> [Directions]
Copy out the data exactly, leaving the pictures behind.
─── Material provided
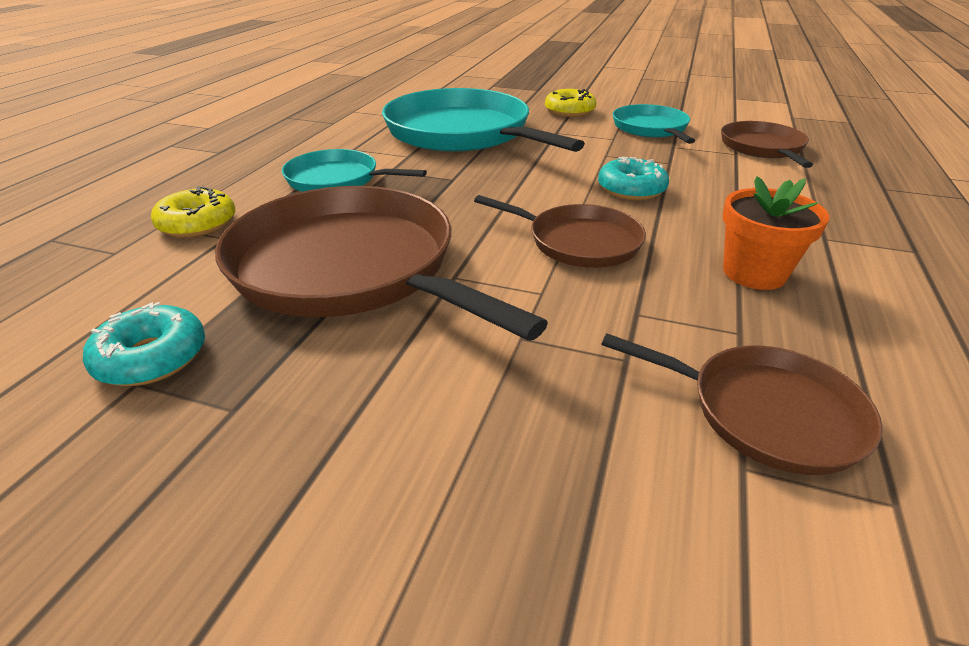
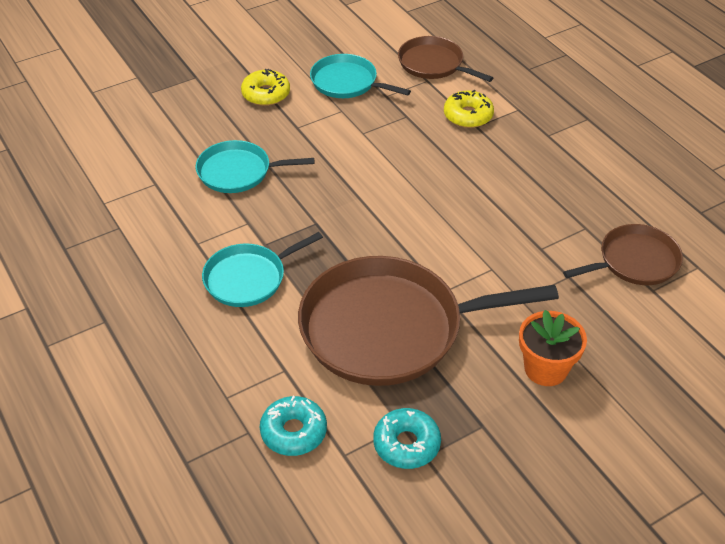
camera: 50 degrees left, 10 degrees up
(197, 224) = (246, 377): yellow donut -> yellow donut (468, 115)
(462, 133) = (238, 172): turquoise pan -> turquoise pan, size x0.53
(578, 242) = (457, 222): brown pan -> none
(631, 189) = (422, 158): turquoise donut -> turquoise donut (293, 432)
(754, 273) = (550, 185): orange flower pot -> orange flower pot (545, 369)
──────
> [Output for this task]
camera: 50 degrees left, 10 degrees up
(197, 224) = (246, 377): yellow donut -> yellow donut (468, 115)
(462, 133) = (238, 172): turquoise pan -> turquoise pan, size x0.53
(578, 242) = (457, 222): brown pan -> none
(631, 189) = (422, 158): turquoise donut -> turquoise donut (293, 432)
(754, 273) = (550, 185): orange flower pot -> orange flower pot (545, 369)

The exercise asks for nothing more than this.